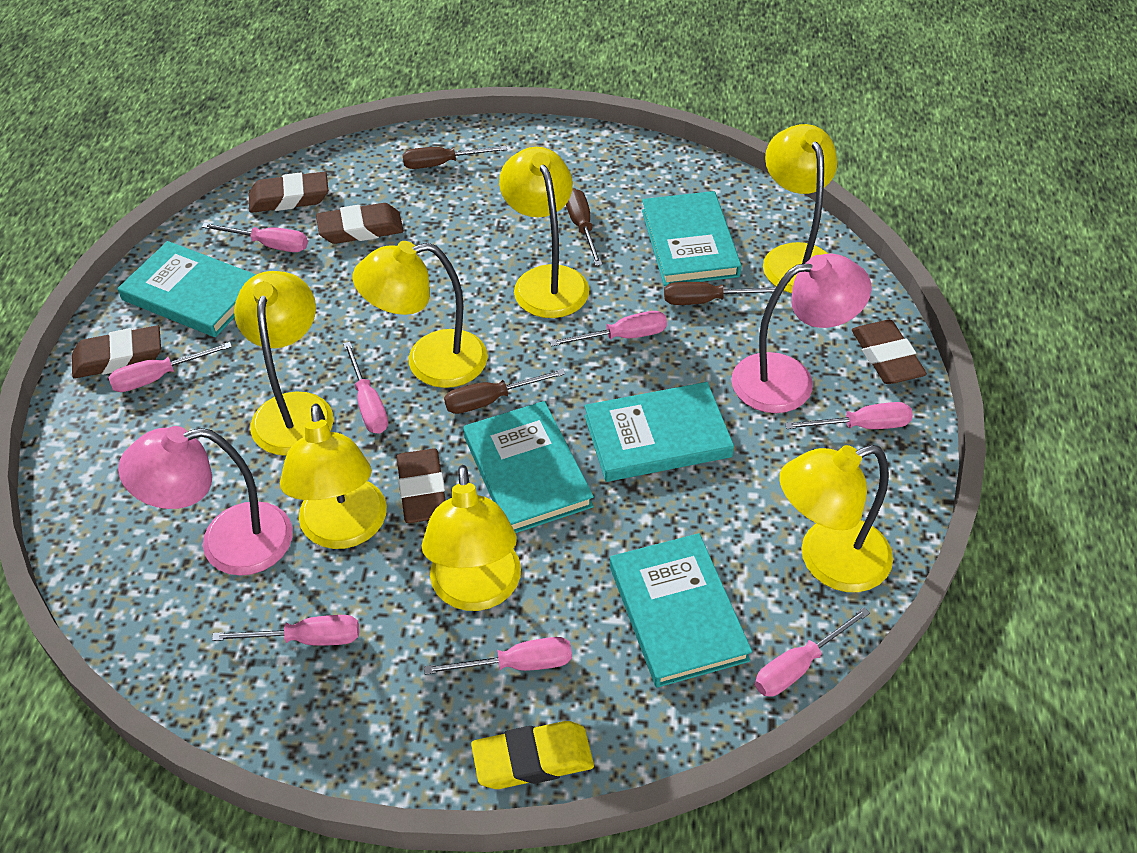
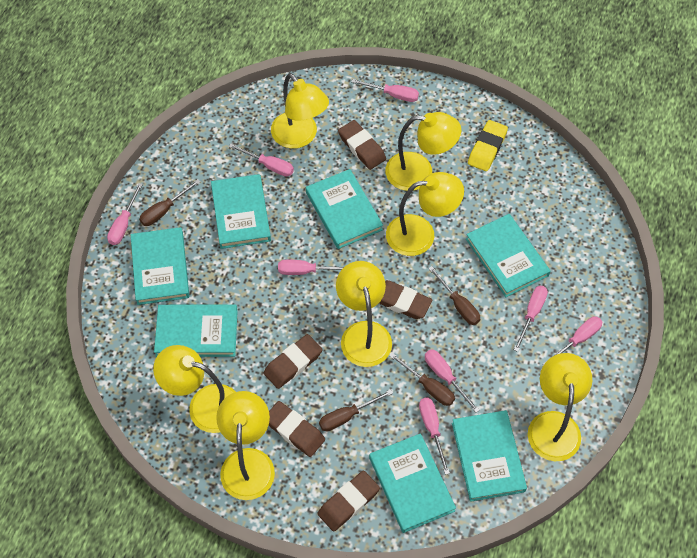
pink lamp: 2 -> 0
turquoise book: 5 -> 7

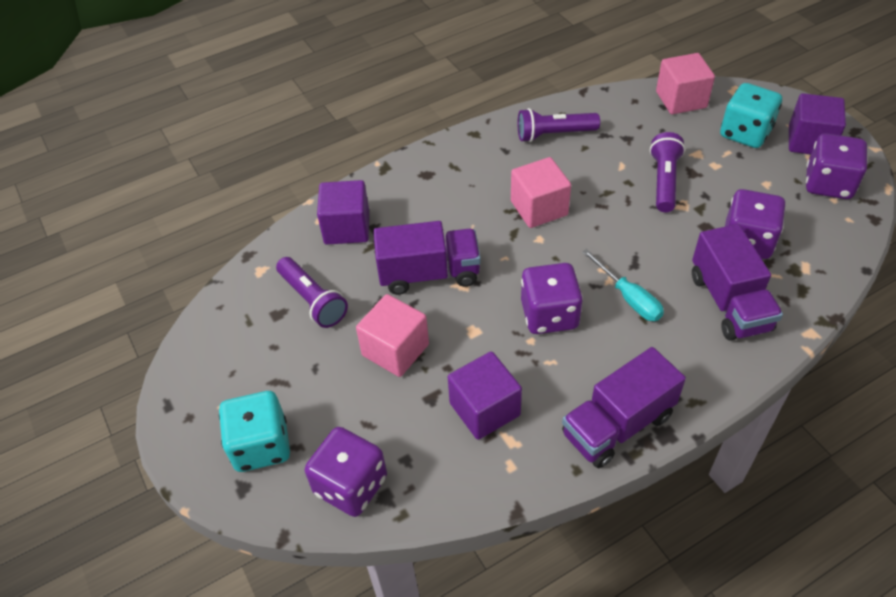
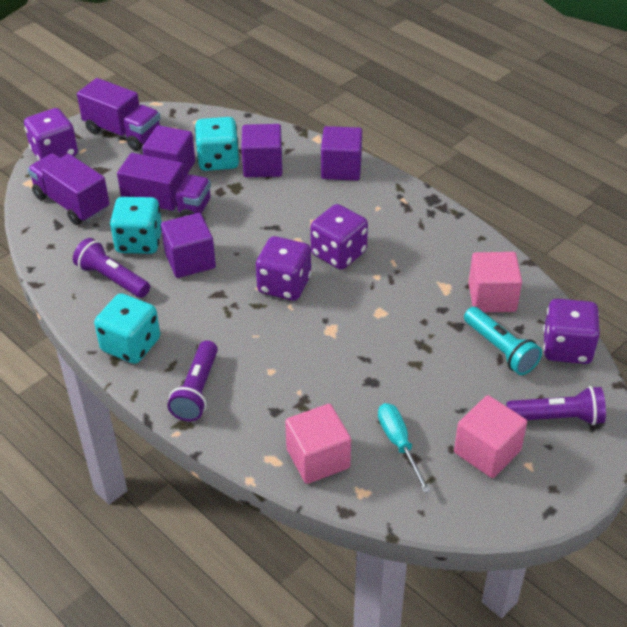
purple cube: 3 -> 4
turquoise dice: 2 -> 3
turquoise flashlight: 0 -> 1

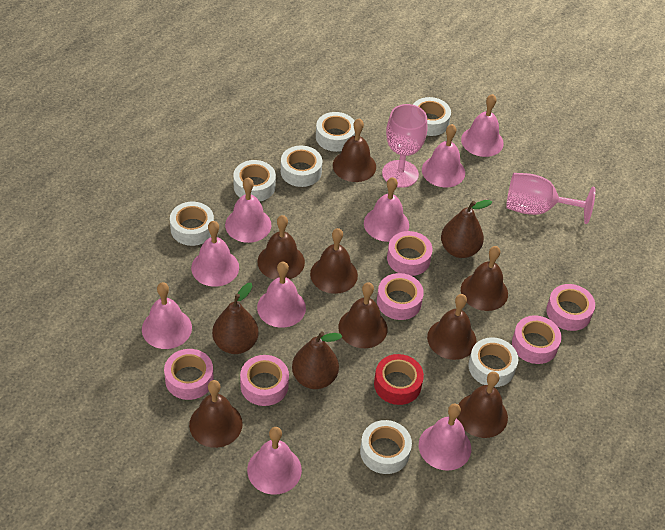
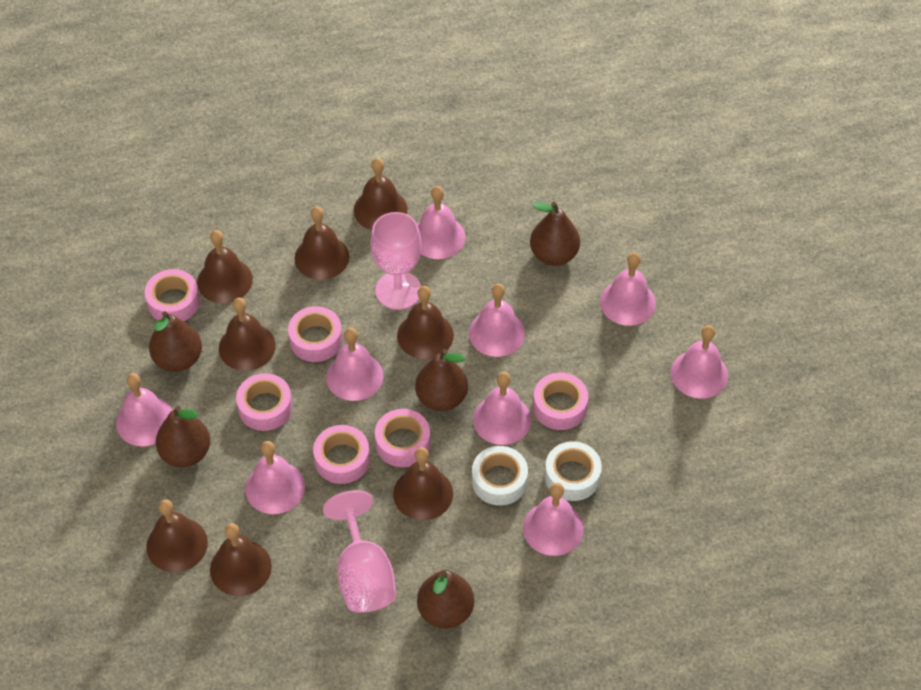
brown pear: 3 -> 5
red tape: 1 -> 0
white tape: 7 -> 2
┄┄┄┄┄┄
How to complete this task:
Only lines holding the word "turquoise" are wanted here; copy each from the listing.

Result below:
turquoise book: 5 -> 7
turquoise dice: 2 -> 3
turquoise flashlight: 0 -> 1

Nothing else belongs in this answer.